Coordinate-based object records:
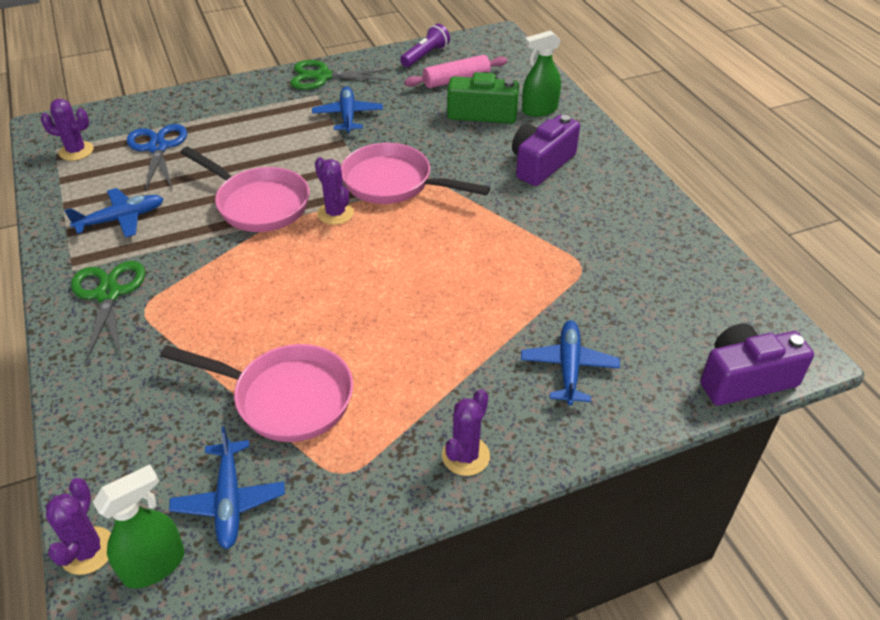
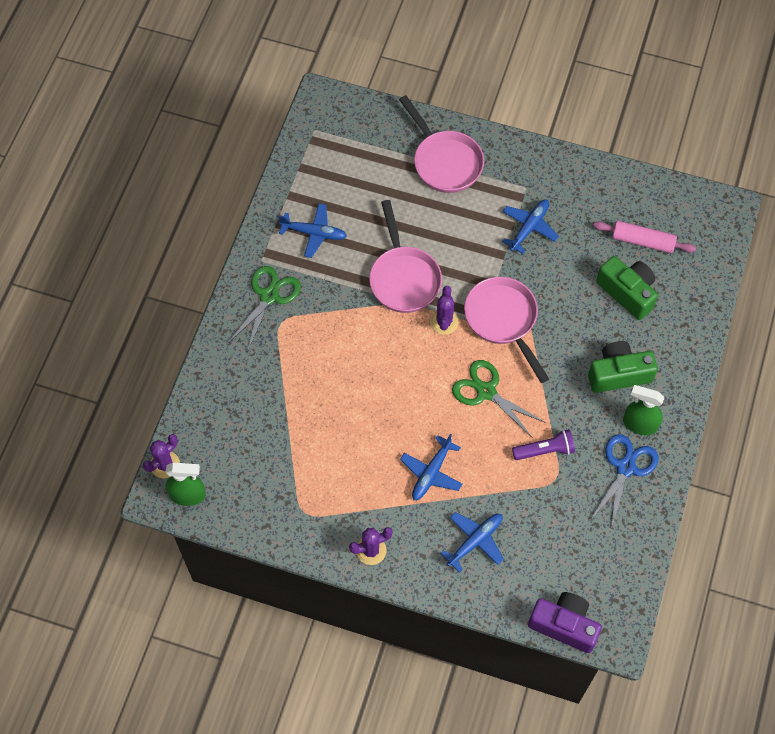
camera: 40 degrees right, 20 degrees up
(76, 151) = (326, 142): purple cactus -> none
(158, 148) = (378, 174): blue scissors -> blue scissors (625, 467)
(229, 500) = (242, 486): blue plane -> blue plane (431, 472)
(286, 398) = (311, 444): pink pan -> pink pan (445, 161)
(322, 76) = (546, 168): green scissors -> green scissors (486, 391)
(425, 55) = (645, 194): purple flashlight -> purple flashlight (545, 450)
(539, 110) = (672, 319): green spray bottle -> green spray bottle (639, 424)
(541, 164) = (618, 374): purple camera -> green camera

# [ASSIGNMENT]
Leaving out every picture, repeat the records above exactly as they stand.

# [SOLUTION TO THIS PROBLEM]
camera: 40 degrees right, 20 degrees up
(76, 151) = (326, 142): purple cactus -> none
(158, 148) = (378, 174): blue scissors -> blue scissors (625, 467)
(229, 500) = (242, 486): blue plane -> blue plane (431, 472)
(286, 398) = (311, 444): pink pan -> pink pan (445, 161)
(322, 76) = (546, 168): green scissors -> green scissors (486, 391)
(425, 55) = (645, 194): purple flashlight -> purple flashlight (545, 450)
(539, 110) = (672, 319): green spray bottle -> green spray bottle (639, 424)
(541, 164) = (618, 374): purple camera -> green camera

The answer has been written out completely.